Set every record down verbatim and omit the pictures.

(Beginning of INPUT DATA)

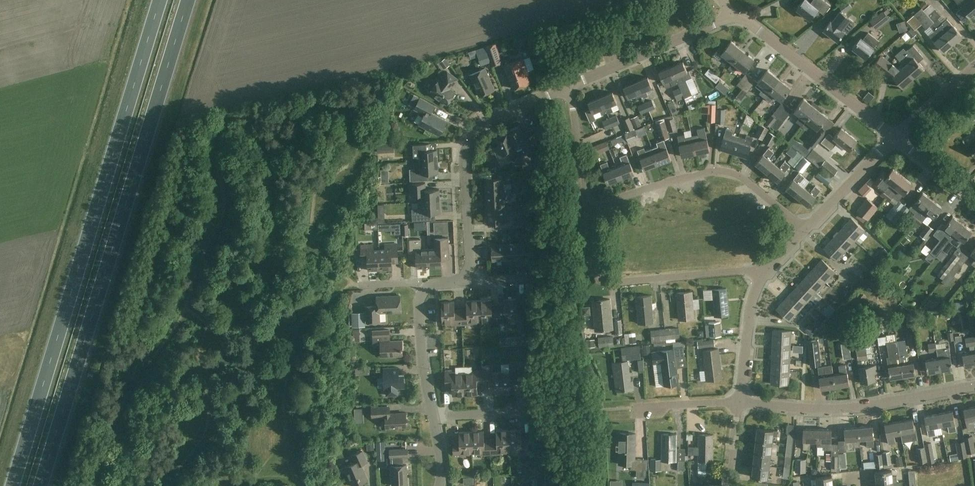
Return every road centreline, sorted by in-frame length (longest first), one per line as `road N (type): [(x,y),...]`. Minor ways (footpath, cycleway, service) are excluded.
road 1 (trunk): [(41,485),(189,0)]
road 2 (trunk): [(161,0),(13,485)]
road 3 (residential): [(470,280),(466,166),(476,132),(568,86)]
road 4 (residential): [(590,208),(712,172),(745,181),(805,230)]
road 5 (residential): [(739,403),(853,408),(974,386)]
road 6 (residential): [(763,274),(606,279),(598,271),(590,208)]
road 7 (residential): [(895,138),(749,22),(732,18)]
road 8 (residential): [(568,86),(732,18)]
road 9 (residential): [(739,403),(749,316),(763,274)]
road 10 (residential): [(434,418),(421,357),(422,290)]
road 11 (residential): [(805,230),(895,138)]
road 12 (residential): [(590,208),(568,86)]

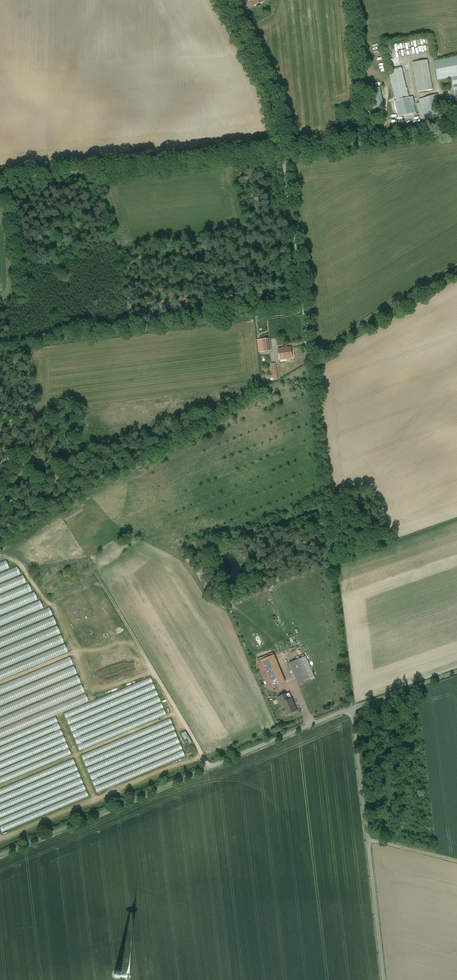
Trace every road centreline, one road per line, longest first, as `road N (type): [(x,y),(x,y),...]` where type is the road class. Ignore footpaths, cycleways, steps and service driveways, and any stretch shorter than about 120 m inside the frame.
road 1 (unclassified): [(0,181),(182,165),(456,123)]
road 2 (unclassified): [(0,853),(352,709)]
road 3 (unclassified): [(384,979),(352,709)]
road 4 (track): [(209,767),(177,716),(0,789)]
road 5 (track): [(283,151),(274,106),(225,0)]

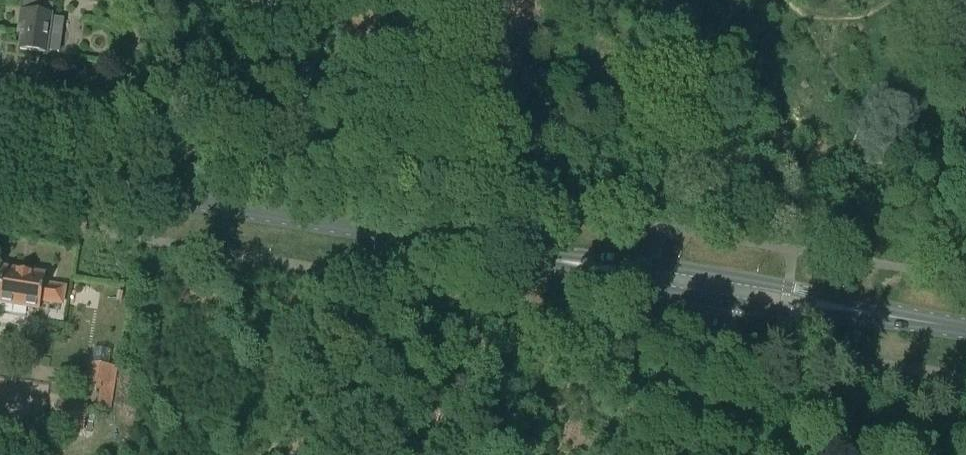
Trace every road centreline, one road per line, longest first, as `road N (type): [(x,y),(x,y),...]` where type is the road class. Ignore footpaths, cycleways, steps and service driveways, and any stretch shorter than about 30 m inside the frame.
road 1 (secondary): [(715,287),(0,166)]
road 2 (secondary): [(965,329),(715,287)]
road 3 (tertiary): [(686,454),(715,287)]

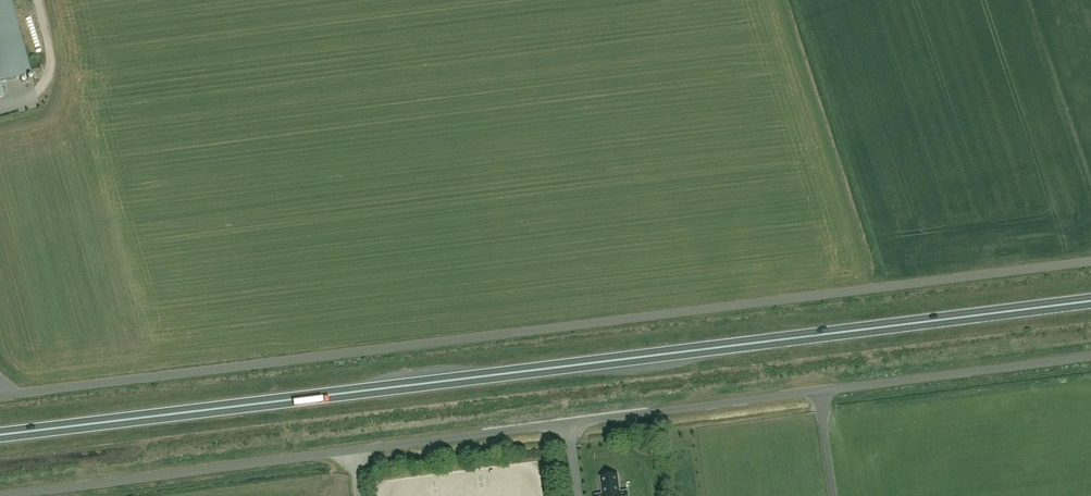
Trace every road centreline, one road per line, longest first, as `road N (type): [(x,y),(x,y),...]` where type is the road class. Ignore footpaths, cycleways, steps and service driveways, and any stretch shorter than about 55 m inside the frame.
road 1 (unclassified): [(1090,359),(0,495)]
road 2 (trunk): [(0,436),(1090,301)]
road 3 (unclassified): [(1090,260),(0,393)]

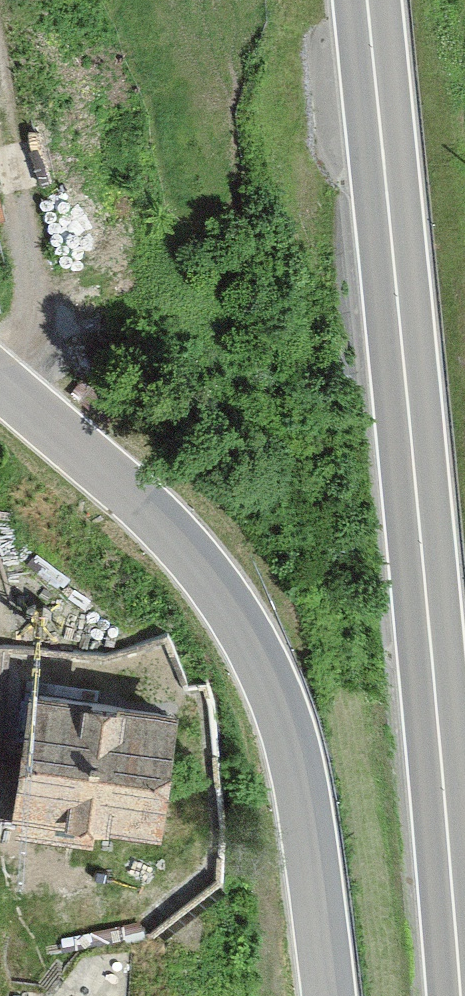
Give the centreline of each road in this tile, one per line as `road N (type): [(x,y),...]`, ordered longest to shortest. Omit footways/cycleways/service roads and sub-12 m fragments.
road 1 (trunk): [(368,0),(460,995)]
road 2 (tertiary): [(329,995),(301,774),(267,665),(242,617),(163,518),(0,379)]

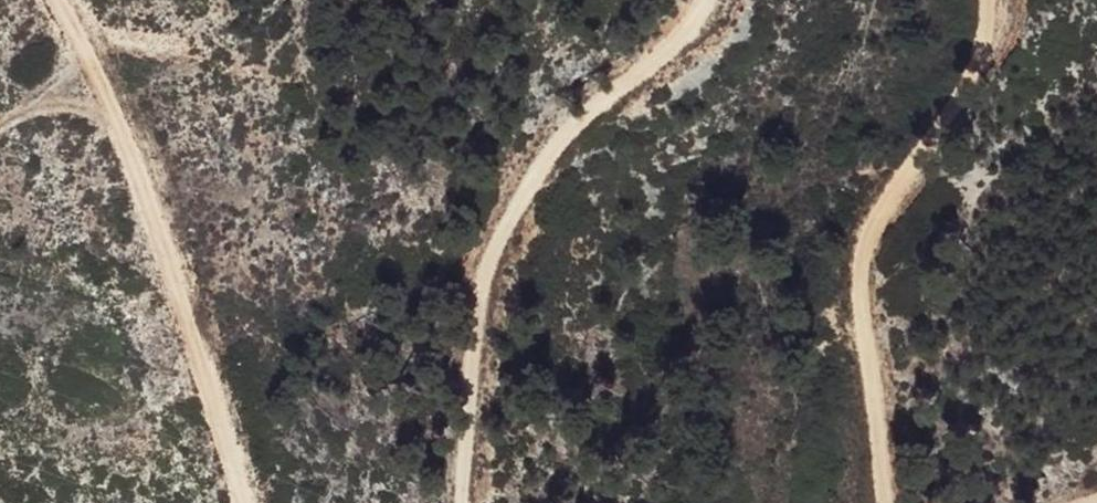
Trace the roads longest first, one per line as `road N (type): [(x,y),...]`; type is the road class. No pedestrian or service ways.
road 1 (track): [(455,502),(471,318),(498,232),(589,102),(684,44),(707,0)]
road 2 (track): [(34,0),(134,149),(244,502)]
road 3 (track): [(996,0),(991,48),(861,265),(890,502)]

(End of INPUT DATA)

- ANSWER SECTION:
Return every road centreline, sorted by in-frame length (longest first), one per line as `road N (type): [(x,y),...]`. Minor ways (footpath, cycleway, service) are excluded.
road 1 (trunk): [(41,485),(189,0)]
road 2 (trunk): [(161,0),(13,485)]
road 3 (residential): [(470,280),(466,166),(476,132),(568,86)]
road 4 (residential): [(590,208),(712,172),(745,181),(805,230)]
road 5 (residential): [(739,403),(853,408),(974,386)]
road 6 (residential): [(763,274),(606,279),(598,271),(590,208)]
road 7 (residential): [(895,138),(749,22),(732,18)]
road 8 (residential): [(568,86),(732,18)]
road 9 (residential): [(739,403),(749,316),(763,274)]
road 10 (residential): [(434,418),(421,357),(422,290)]
road 11 (residential): [(805,230),(895,138)]
road 12 (residential): [(590,208),(568,86)]

Trace every road centreline, one road per line, longest first, as `road N (type): [(x,y),(x,y),...]` where type is the road class. Ignore footpaths, cycleways, steps and service driveways, and any stretch shorter than about 120 m inside the frame.
road 1 (unclassified): [(0,181),(182,165),(456,123)]
road 2 (unclassified): [(0,853),(352,709)]
road 3 (unclassified): [(384,979),(352,709)]
road 4 (track): [(209,767),(177,716),(0,789)]
road 5 (track): [(283,151),(274,106),(225,0)]

Trace every road centreline, one road per line, longest first, as `road N (type): [(x,y),(x,y),...]` where type is the road class. Ignore footpaths, cycleways, steps and service driveways, and any stretch shorter than about 30 m inside the frame.
road 1 (secondary): [(715,287),(0,166)]
road 2 (secondary): [(965,329),(715,287)]
road 3 (tertiary): [(686,454),(715,287)]

Trace every road centreline, one road per line, longest first, as `road N (type): [(x,y),(x,y),...]` where type is the road class. Ignore footpaths, cycleways, steps and service driveways, and any stretch shorter than about 55 m inside the frame.
road 1 (unclassified): [(1090,359),(0,495)]
road 2 (trunk): [(0,436),(1090,301)]
road 3 (unclassified): [(1090,260),(0,393)]

Give the centreline of each road in this tile, one per line as `road N (type): [(x,y),...]`, ordered longest to shortest. Omit footways/cycleways/service roads and sub-12 m fragments.
road 1 (trunk): [(368,0),(460,995)]
road 2 (tertiary): [(329,995),(301,774),(267,665),(242,617),(163,518),(0,379)]

Trace the roads longest first, one per line as `road N (type): [(x,y),...]`; type is the road class. No pedestrian or service ways.
road 1 (track): [(455,502),(471,318),(498,232),(589,102),(684,44),(707,0)]
road 2 (track): [(34,0),(134,149),(244,502)]
road 3 (track): [(996,0),(991,48),(861,265),(890,502)]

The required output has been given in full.